--- Start of Record list ---

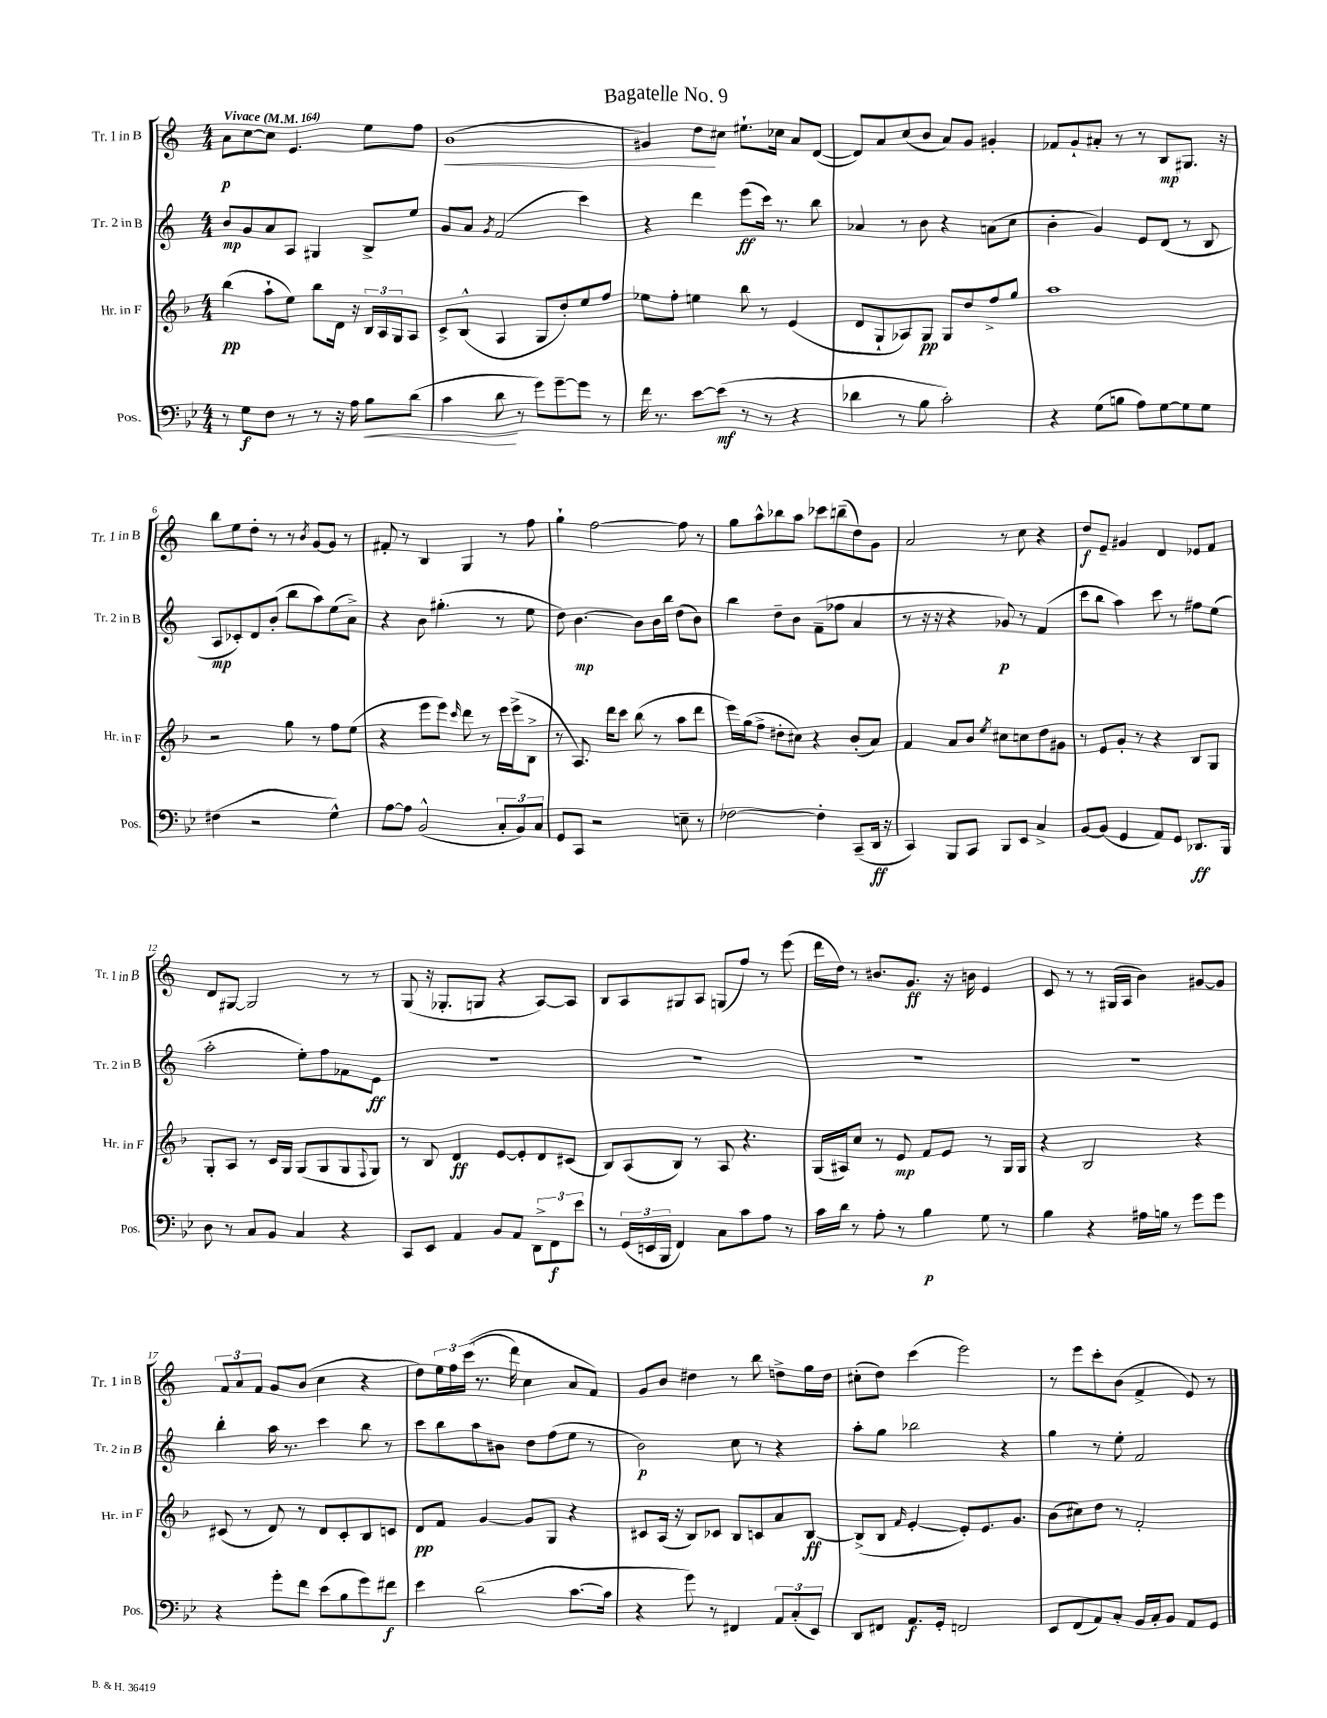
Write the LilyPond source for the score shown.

\header { title = "Bagatelle No. 9" }
<<
\new StaffGroup <<
\new Staff = "s0" \with { instrumentName = "Tr. 1 in B" shortInstrumentName = "Tr. 1 in B" } {
    \clef treble \key c \major \numericTimeSignature \time 4/4 \tempo "Vivace" 4 = 164
    a'8\p c''8~ c''8 e'4. e''8 f''8 |
    b'1\<( |
    gis'4) d''8\! cis''8 eis''8.-! ces''16 a'8 d'8~( |
    d'8) a'8 c''8( b'8 a'8) g'8 gis'4-. |
    fes'8 g'8-! ais'8-. r8 r8 b8\mp gis8. r16 |
    b''8 e''8 d''8-. r8 r8 \acciaccatura { b'8 } g'8~ g'8 r8 |
    fis'8-. r8 b4 g4 r8 f''8 |
    g''4-! f''2~ f''8 r8 |
    g''8 a''8-^ bes''8 a''8 ces'''8 b''8--( d''8) g'8 |
    a'2 r8 c''8 r4 |
    d''8\f e'8-- gis'4 d'4 ees'8 f'8 |
    d'8 gis8~ gis2 r8 r8 |
    g8( r16 ges8.-. g8 r4 a8~) a8 |
    b8 a8 gis8 a8 g8( f''8) r8 e'''8( |
    d'''16 d''16) r8 bis'8. g'8.\ff r16 b'16 e'4 |
    c'8 r8 r8 gis16( a16 b'4) gis'8~ gis'8 |
    \tuplet 3/2 { f'8 a'8 f'8 } g'8 b'8( c''4 r4 |
    d''8) \tuplet 3/2 { e''16 f''16 c'''16(\( } r8. d'''16) c''4 a'8 f'8\) |
    g'8 b'8 dis''4 r8 b''8 d''8-> g''16 d''16 |
    cis''8-.( d''8) c'''4( e'''2) |
    r8 e'''8 c'''8-. b'8( f'4-> e'8) r8 \bar "|." |
}
\new Staff = "s1" \with { instrumentName = "Tr. 2 in B" shortInstrumentName = "Tr. 2 in B" } {
    \clef treble \key c \major \numericTimeSignature \time 4/4
    b'8\mp g'8 a'8 a8 gis4 b8-> e''8 |
    g'8 a'8 \acciaccatura { g'8 } f'2( c'''4) |
    r4 d'''4 e'''8\ff( c'''16) r8. b''8 |
    aes'4 r8 b'8 r4 a'8( c''8 |
    b'4-. g'4) e'8 d'8( r8 b8 |
    a8\mp ces'8-.) d'8 b'8-.( b''8 a''8) e''8( a'8->) |
    r4 b'8 gis''4.-.( r8 e''8 |
    d''8) b'4.~\mp b'8 b'16 b''16 d''8( b'8) |
    b''4 d''8-- b'8 f'8--( fes''8 a'4 |
    r8 r16 r16 r4 ges'8\p) r8 f'4( |
    c'''8 b''8 a''4) c'''8 r8 fis''8 e''8( |
    a''2-. e''8-.) f''8 fes'8 e'8\ff |
    R1 |
    R1 |
    R1 |
    R1 |
    b''4-. a''16 r8. c'''4 b''8 r8 |
    c'''8 b''8 a''8 bis'8 d''8 f''8( e''8 r8 |
    b'2\p) c''8 r8 r4 |
    a''8-. g''8 bes''2 r4 |
    g''4 r8 e''8-. f'2 \bar "|." |
}
\new Staff = "s2" \with { instrumentName = "Hr. in F" shortInstrumentName = "Hr. in F" } {
    \clef treble \key f \major \numericTimeSignature \time 4/4
    bes''4\pp( a''8-! e''8) bes''8 d'16 r16 \tuplet 3/2 { bes16 a16 g16 } a8 |
    c'8-> bes8-^( a4 g8 d''8-.) e''8 f''8 |
    ees''8 f''8-. e''4 bes''8 r8 e'4( |
    d'8 g8-! aes8) g8\pp g8 d''8 f''8-> g''8 |
    a''1 |
    r2 g''8 r8 f''8 e''8( |
    r4 e'''8 e'''8) \grace { c'''16 } d'''8 r8 e'''16 e'''16->( bes8-> |
    r8 a8.) d'''16 c'''8 bes''8( r8 a''8 d'''8 |
    e'''16) g''16( f''8-> dis''8-. cis''8) r4 bes'8-.( a'8) |
    f'4 a'8 bes'8 \acciaccatura { e''8 } cis''8 c''8 d''8 gis'8 |
    r8 e'8 g'8-. r8 r4 bes8 g8 |
    g8-. a8 r8 c'16 g16 g8( g8 g8 \appoggiatura { f8 } g8) |
    r8 bes8 d'4\ff e'8~ e'8-. d'8 cis'8( |
    bes8) a8( bes8) r8 a8 r4. |
    g16( ais16) c''8 r8 e'8\mp f'8 e'8 r8 g16 g16 |
    r4 bes2 r4 |
    cis'8( r8 d'8) r8 d'8 cis'8-. bes8 c'8 |
    d'8\pp f'8 g'4~ g'8 g8 r4 |
    cis'8 a16( r16 bes8) ces'8 bes8 c'8 a'8 bes8~\ff |
    bes8->( bes8 \grace { f'16 } e'4~-. e'8-.) e'8. g'8. |
    bes'8( cis''8) d''8 r8 f'2-. \bar "|." |
}
\new Staff = "s3" \with { instrumentName = "Pos." shortInstrumentName = "Pos." } {
    \clef bass \key bes \major \numericTimeSignature \time 4/4
    r8 g8\f f8 r8 r8 r16 a16 bes8\< d'8( |
    c'4 d'8\! r8 g'8) g'8~-- g'8 r8 |
    f'16 r8. ees'8~ ees'8\mf( r8 r8 r4 |
    des'4 r8 bes8 c'2-.) |
    r4 g8( b8 a8) g8~ g8 g8 |
    fis4( r2 g4-^) |
    a8~ a8 bes,2-^( \tuplet 3/2 { c8-. bes,8) c8 } |
    g,8 c,8 r2 e8-- r8 |
    fes2~ fes4-. c,8--( d,16\ff r16 |
    c,4) bes,,8 c,8 bes,,8 ees,8 c4-> |
    bes,8~ bes,8( g,4 a,8) g,8 des,8.\ff bes,,16 |
    d8 r8 c8 bes,8 c4 r4 |
    c,8 ees,8 a,4 bes,8 a,8 \tuplet 3/2 { d,8-> f,8\f ees'8 } |
    r8 \tuplet 3/2 { g,16( e,16 bes,,16 } f,4) c8 c'8 a8 r8 |
    c'16 d'16 r8 a8-. r8 bes4\p g8 r8 |
    bes4 r4 ais16 b16 r8 g'8 g'8 |
    r4 g'8-. f'8 ees'8( bes8 g'8) fis'8\f |
    ees'4 d'2( c'8.~ c'16 |
    r4 g'8) r8 fis,4 \tuplet 3/2 { a,8 c8-.( ees,8) } |
    d,8 fis,8 a,8.\f g,16-. f,2 |
    ees,8 f,8( a,8) c8-. bes,16 c16-. bes,8 a,8 g,8 \bar "|." |
}
>>
>>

--- End of Record list ---

» **Goal**
Please extract every line of the items above that contains the string "shortInstrumentName", and copy each one in full. Case counts.

» **Answer to this problem**
\new Staff = "s0" \with { instrumentName = "Tr. 1 in B" shortInstrumentName = "Tr. 1 in B" } {
\new Staff = "s1" \with { instrumentName = "Tr. 2 in B" shortInstrumentName = "Tr. 2 in B" } {
\new Staff = "s2" \with { instrumentName = "Hr. in F" shortInstrumentName = "Hr. in F" } {
\new Staff = "s3" \with { instrumentName = "Pos." shortInstrumentName = "Pos." } {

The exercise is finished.